Before-and-after object listings:
= = = = =

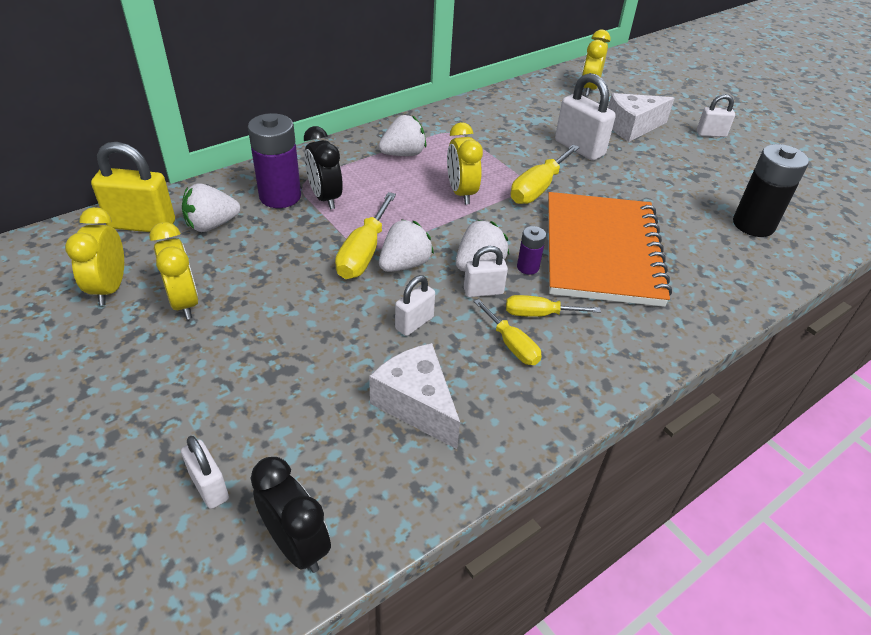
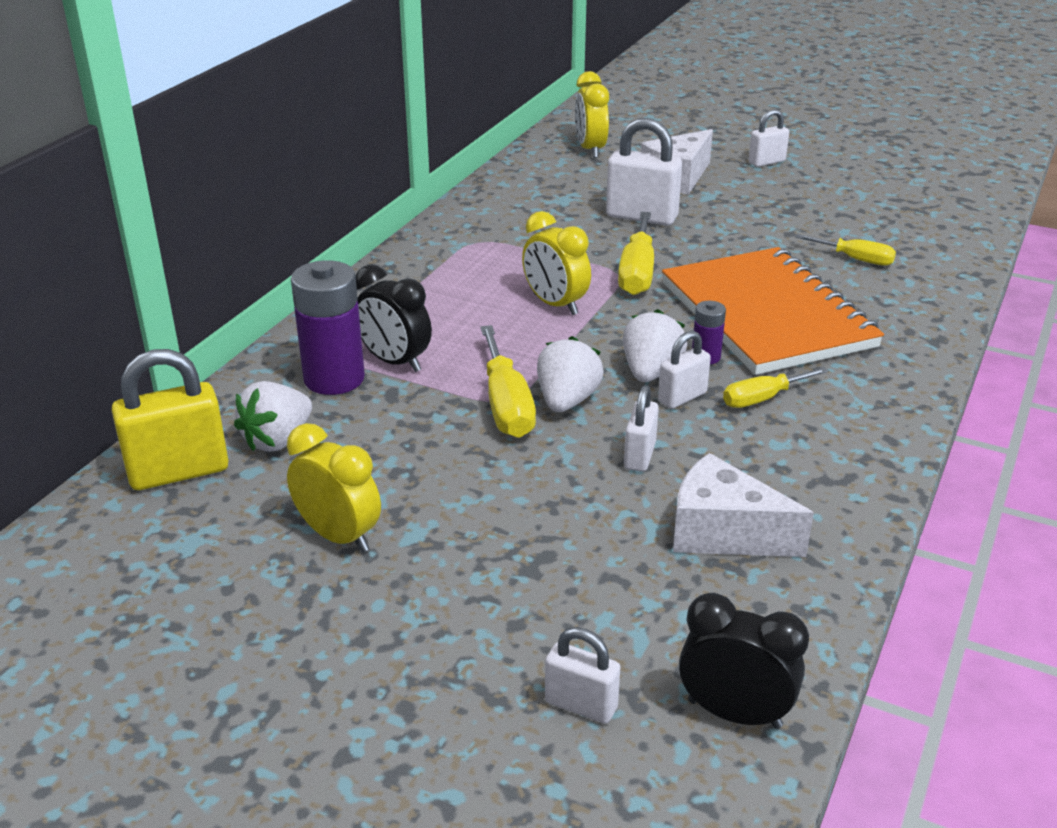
camera: 25 degrees left, 10 degrees down
(110, 288) = (217, 558): yellow clock -> none
(403, 154) = (442, 283): white strawberry -> none
(511, 345) = (764, 438): yellow screwdriver -> yellow screwdriver (855, 259)
(753, 224) = (889, 240): black battery -> none

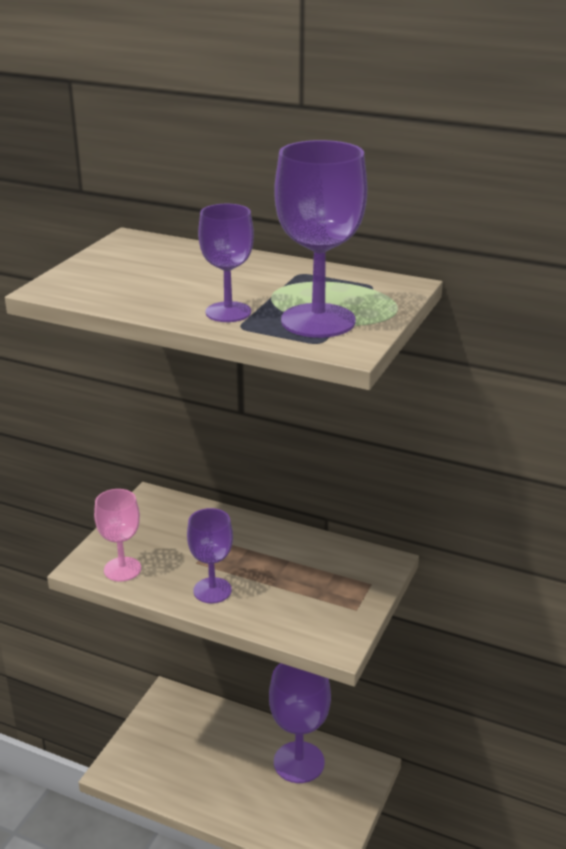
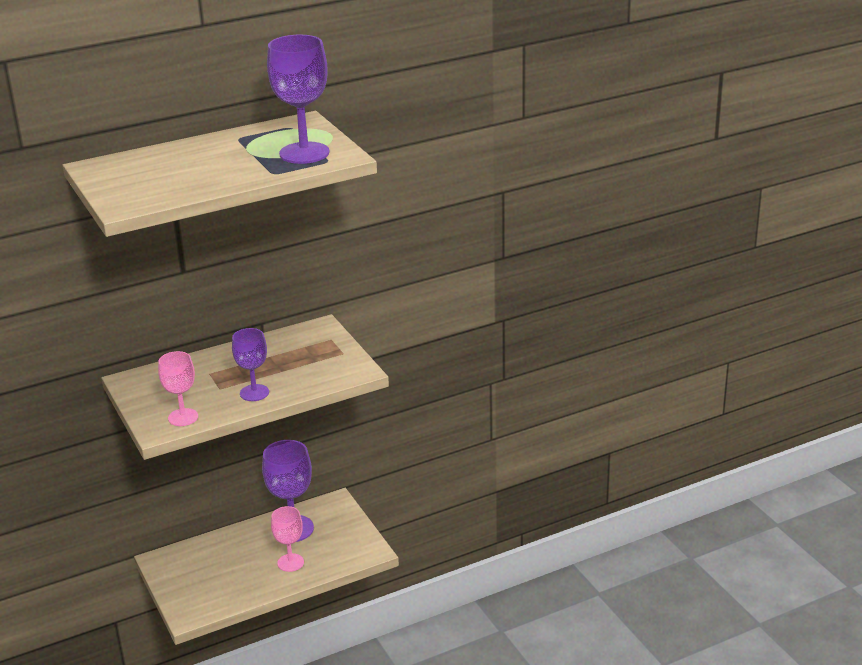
camera: 50 degrees left, 0 degrees up
(228, 312) = (251, 170): purple goblet -> none
(250, 797) = (290, 562): none -> pink goblet

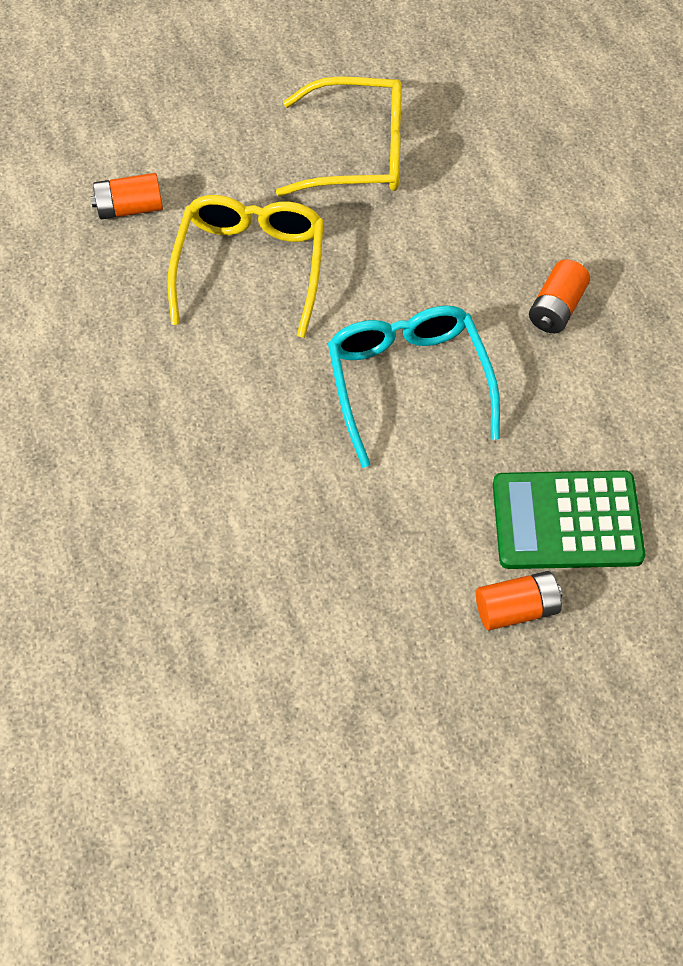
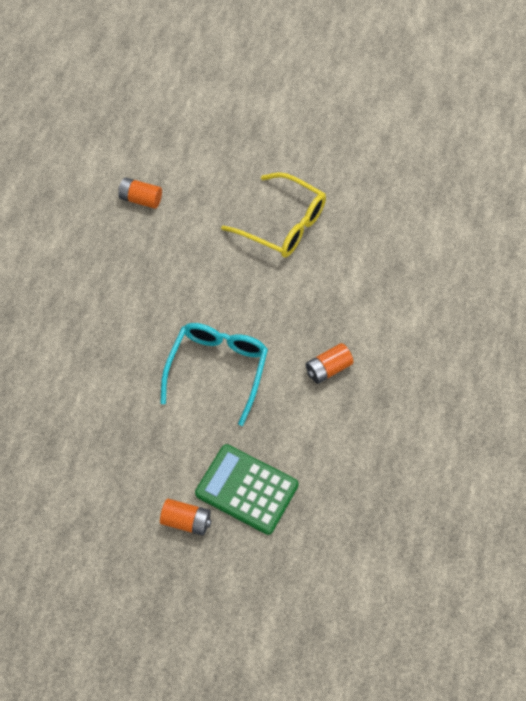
camera: 30 degrees right, 0 degrees up
(250, 267) = (180, 263): yellow glasses -> none

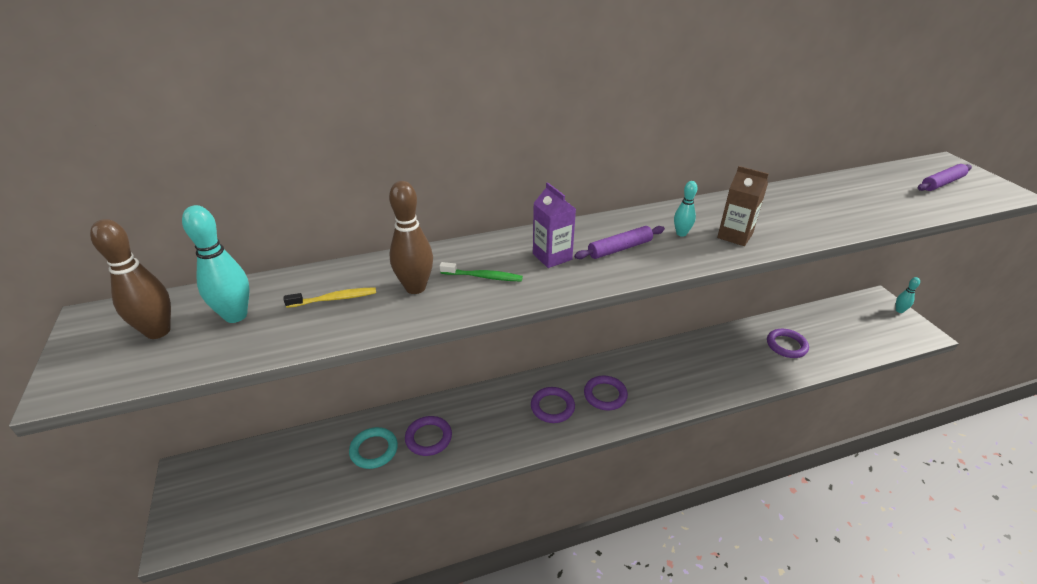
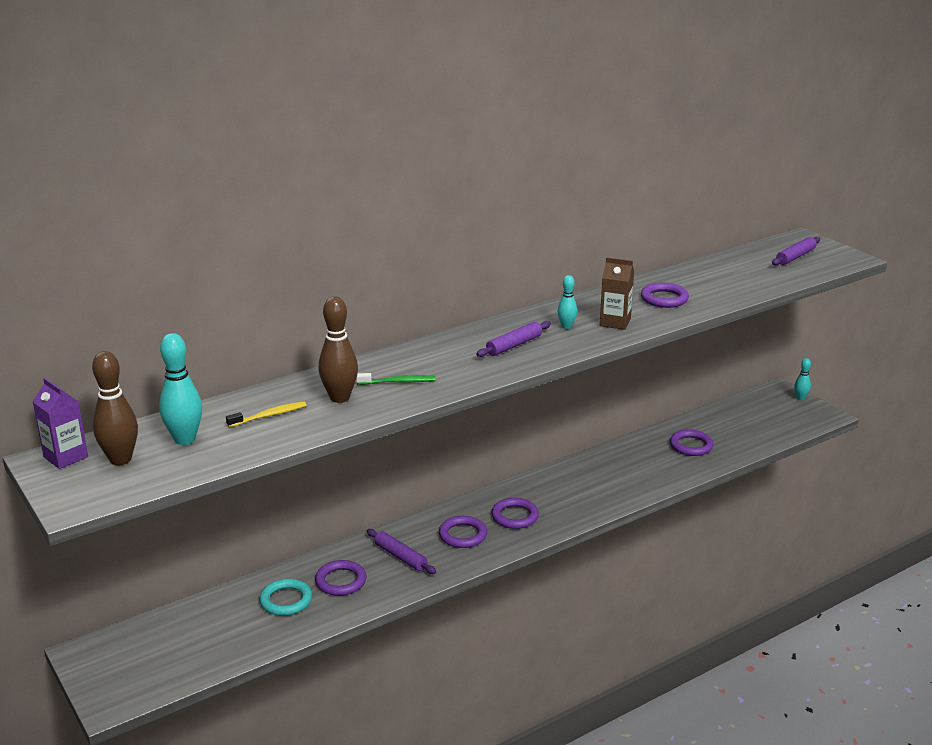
camera: 15 degrees left, 10 degrees down
(490, 420) = (400, 557): none -> purple rolling pin
(552, 257) = (454, 359): purple carton -> purple carton (66, 457)
(793, 214) = (664, 299): none -> purple ring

= = = = =

• [What you are asked to do] Out of the records above, set down only the lines from the one that contains "(511, 345) = (764, 438): yellow" through the one that contains "(250, 267) = (180, 263): yellow", unchanged and without the pictures.

• [Response for this exercise]
(511, 345) = (764, 438): yellow screwdriver -> yellow screwdriver (855, 259)
(753, 224) = (889, 240): black battery -> none

camera: 50 degrees left, 0 degrees up
(228, 312) = (251, 170): purple goblet -> none
(250, 797) = (290, 562): none -> pink goblet

camera: 30 degrees right, 0 degrees up
(250, 267) = (180, 263): yellow glasses -> none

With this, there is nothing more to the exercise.